▸ **EXTRACTED MATERIAL**

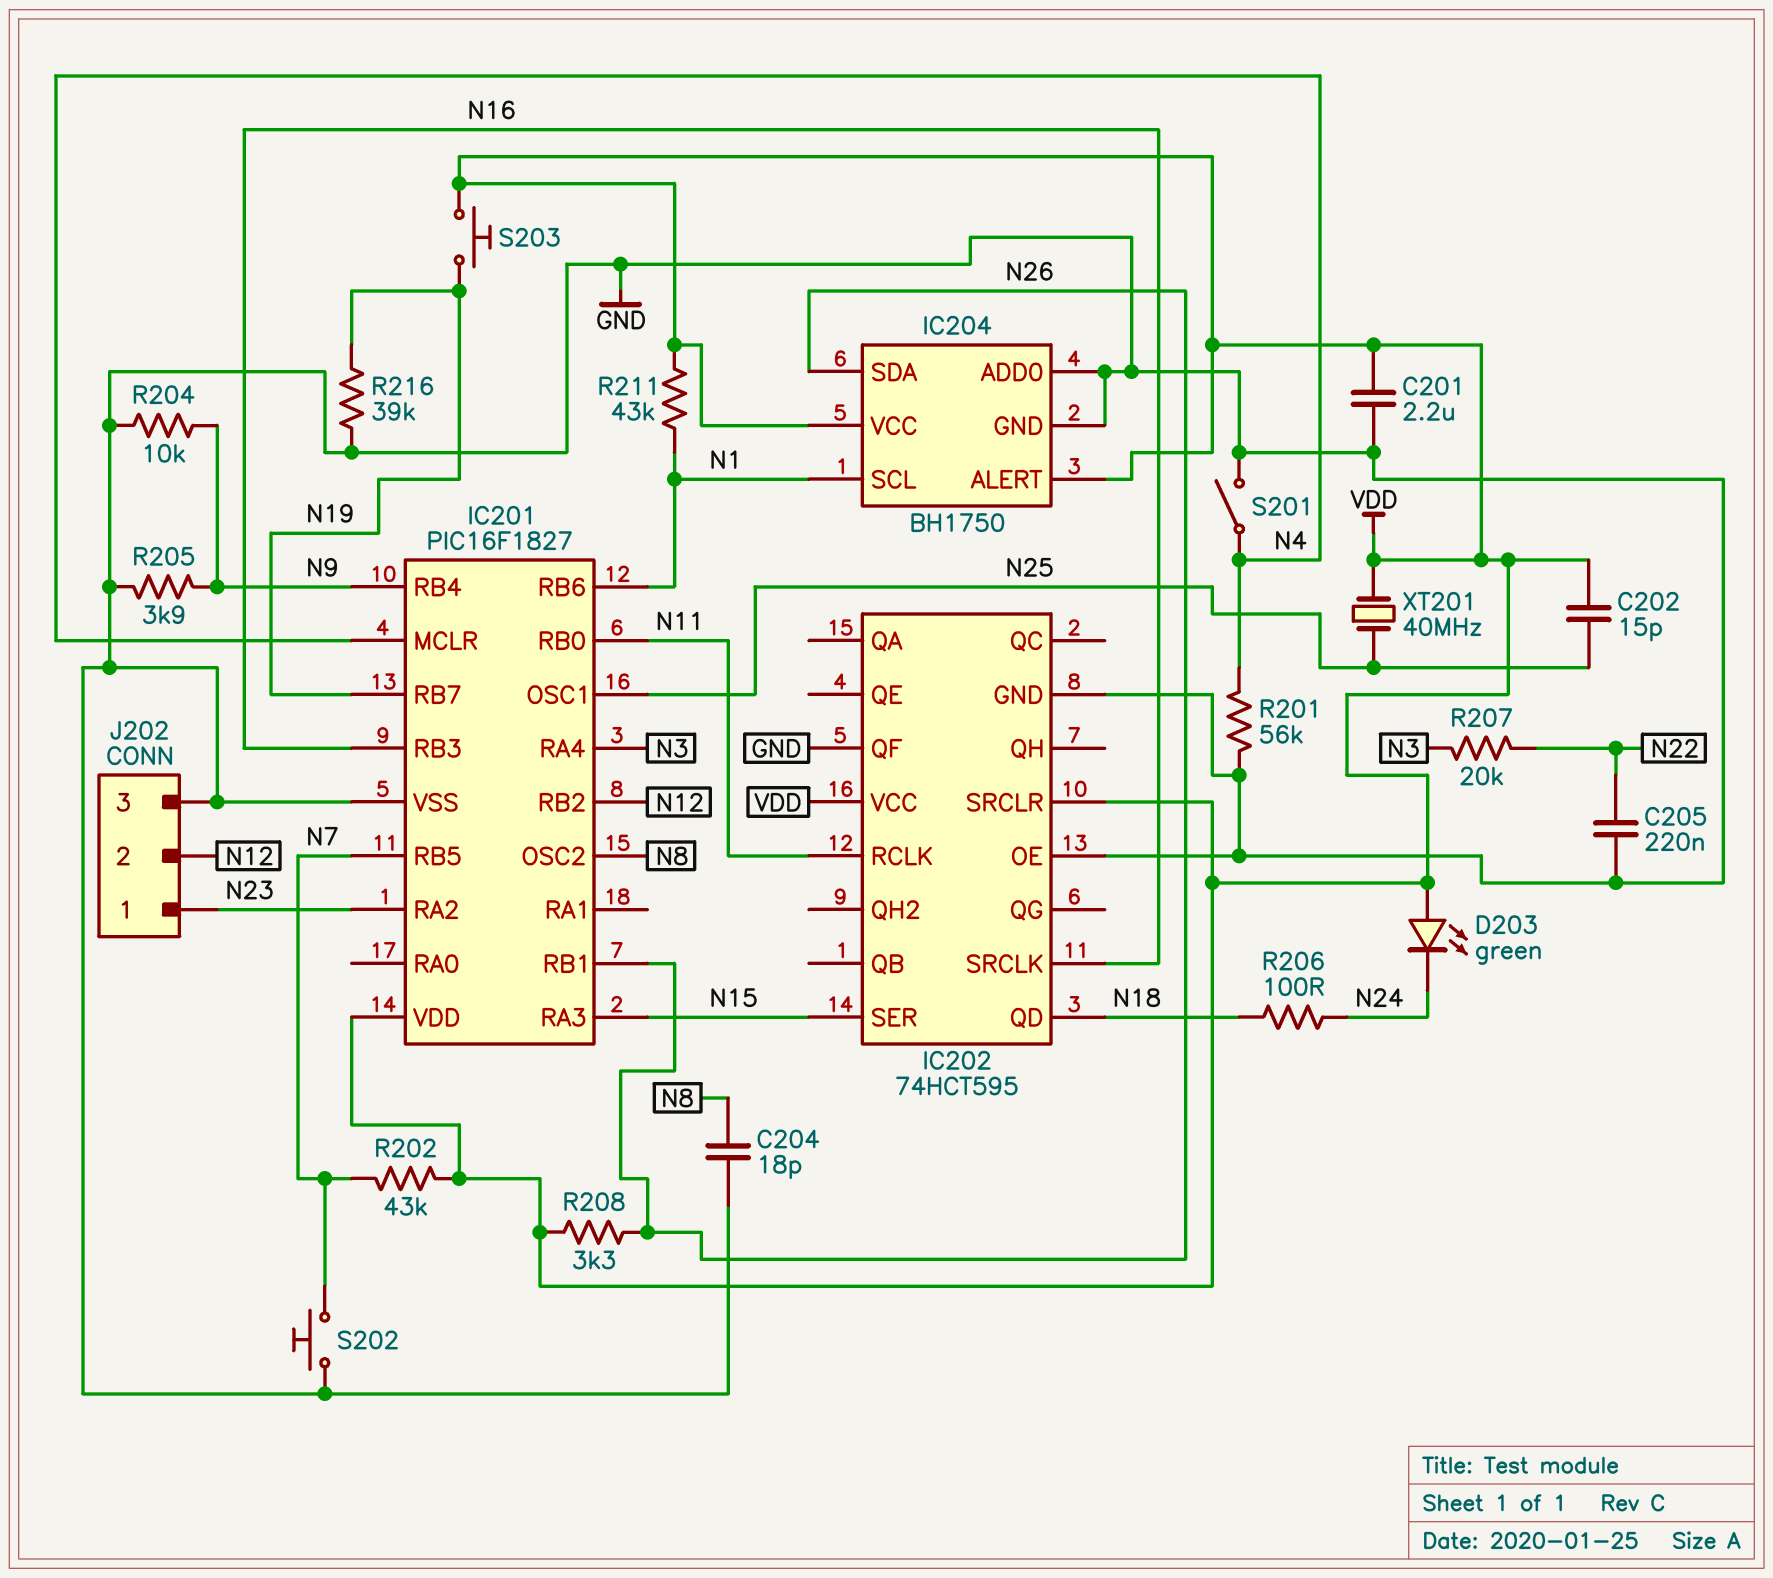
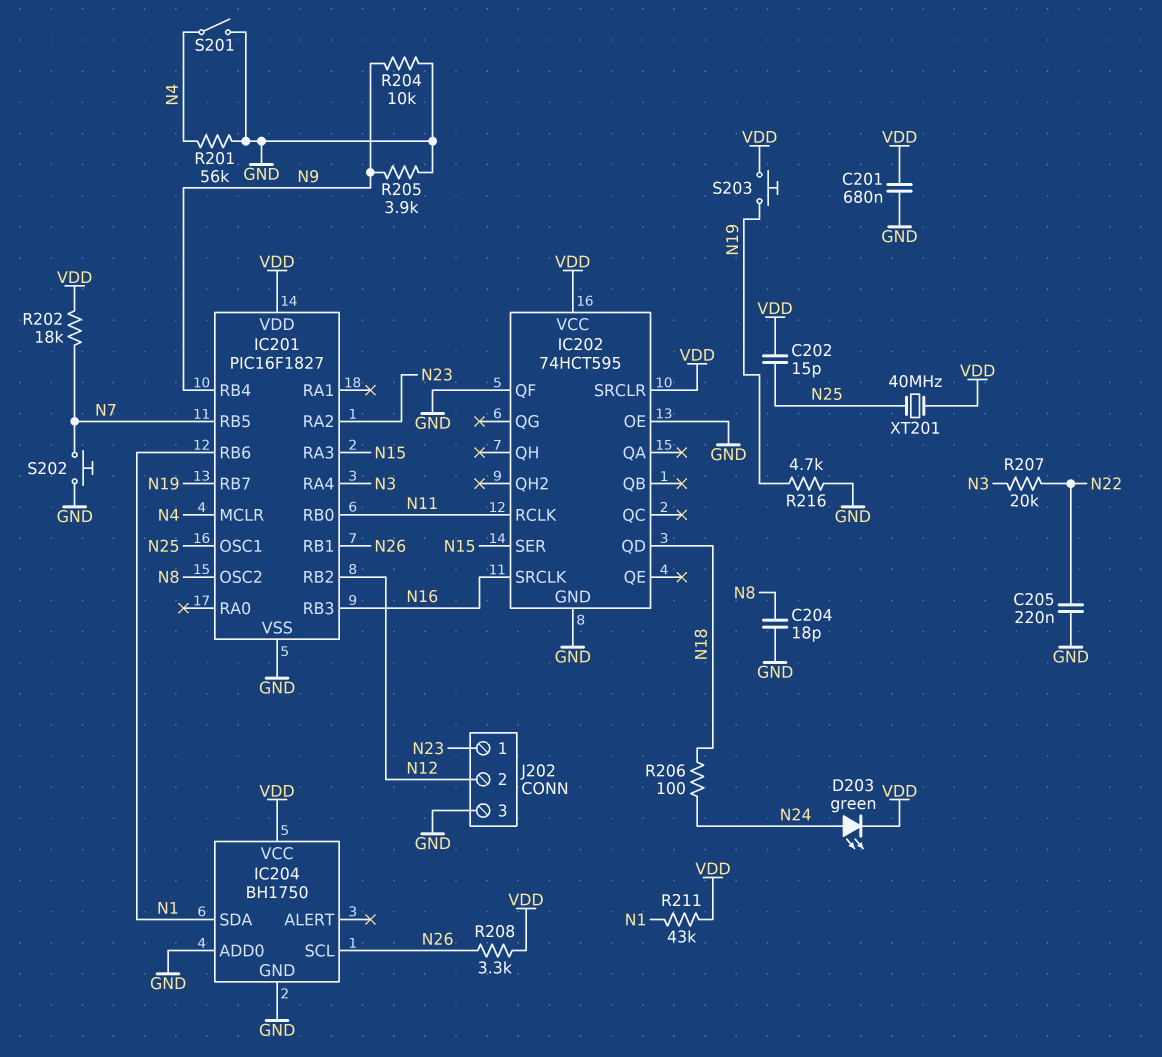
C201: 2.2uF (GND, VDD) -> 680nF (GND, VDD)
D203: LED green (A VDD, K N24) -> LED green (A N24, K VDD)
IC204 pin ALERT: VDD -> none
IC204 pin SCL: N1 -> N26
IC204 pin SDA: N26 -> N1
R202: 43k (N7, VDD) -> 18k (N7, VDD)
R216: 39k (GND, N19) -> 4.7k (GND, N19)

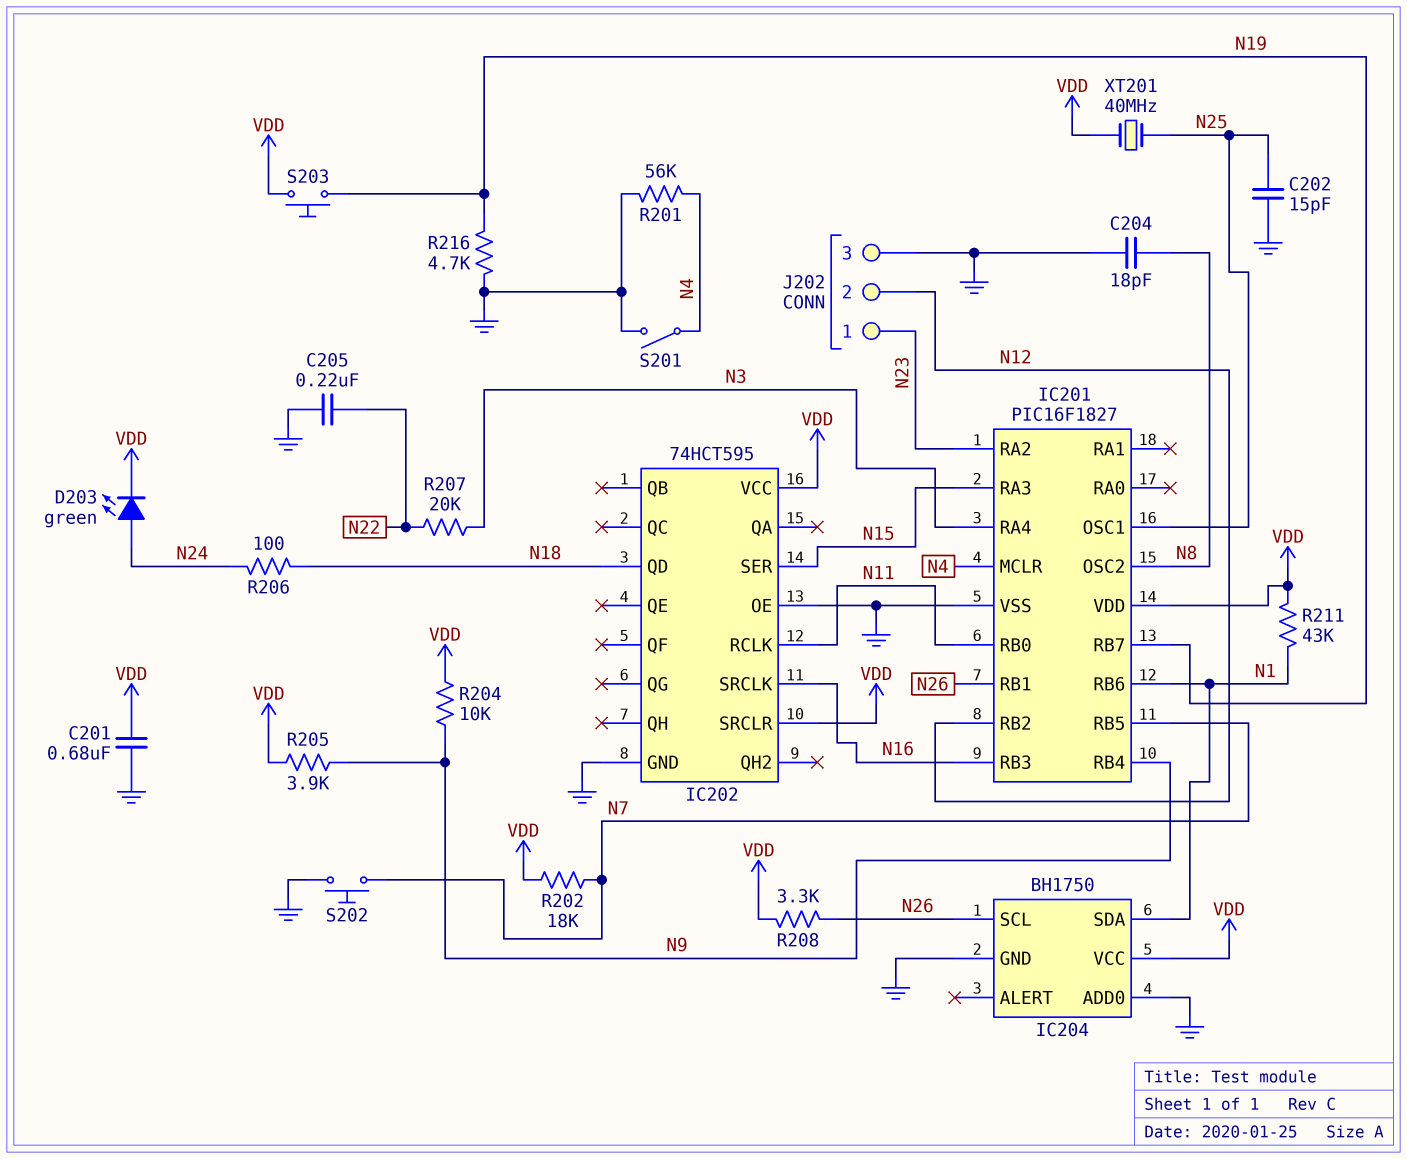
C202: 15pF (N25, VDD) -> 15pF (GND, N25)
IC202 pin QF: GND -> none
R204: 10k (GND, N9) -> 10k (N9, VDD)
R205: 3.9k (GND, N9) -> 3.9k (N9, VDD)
...
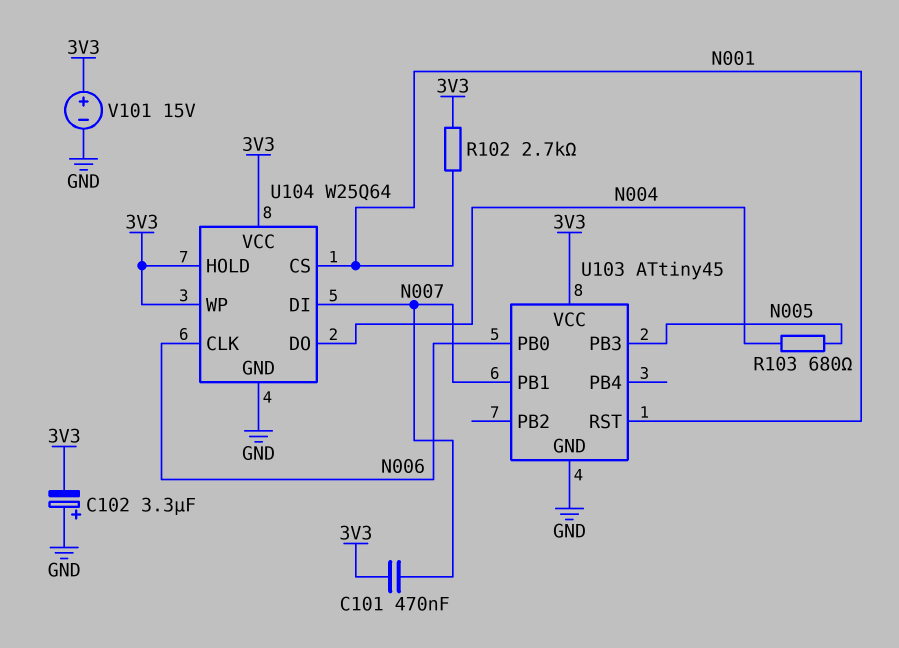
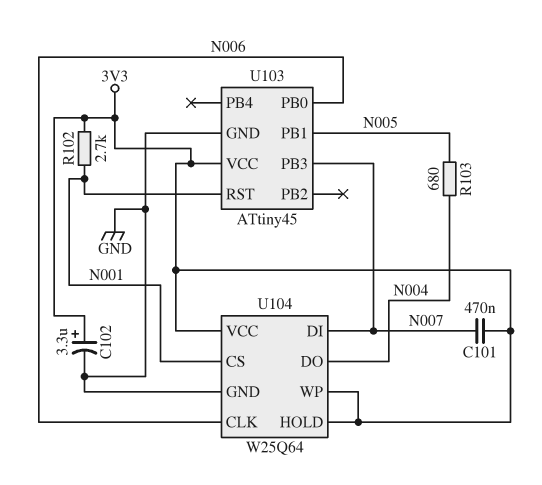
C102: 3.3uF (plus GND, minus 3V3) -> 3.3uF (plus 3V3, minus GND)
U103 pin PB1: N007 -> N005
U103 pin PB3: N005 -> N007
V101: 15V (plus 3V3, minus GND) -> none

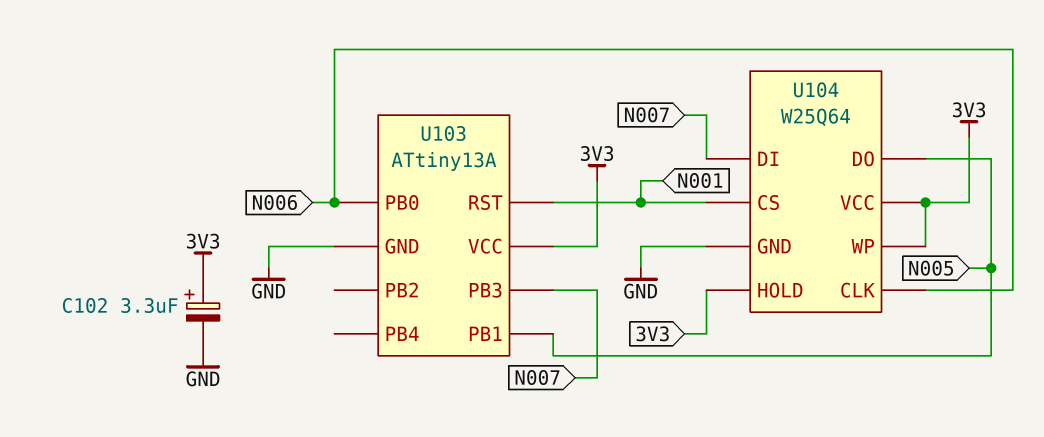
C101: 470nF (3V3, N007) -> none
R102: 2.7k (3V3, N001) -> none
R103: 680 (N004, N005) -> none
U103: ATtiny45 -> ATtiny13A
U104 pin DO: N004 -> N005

▸ **DIRECTIONS**
Once the line with "D203: LED green" is found above, transcribe each line from it through the line with "R205: 3.9k (GND, N9) -> 3.9k (N9, VDD)", exactly, and omit the pictures.

▸ **WRITTEN SOLUTION**
D203: LED green (A VDD, K N24) -> LED green (A N24, K VDD)
IC204 pin ALERT: VDD -> none
IC204 pin SCL: N1 -> N26
IC204 pin SDA: N26 -> N1
R202: 43k (N7, VDD) -> 18k (N7, VDD)
R216: 39k (GND, N19) -> 4.7k (GND, N19)

C202: 15pF (N25, VDD) -> 15pF (GND, N25)
IC202 pin QF: GND -> none
R204: 10k (GND, N9) -> 10k (N9, VDD)
R205: 3.9k (GND, N9) -> 3.9k (N9, VDD)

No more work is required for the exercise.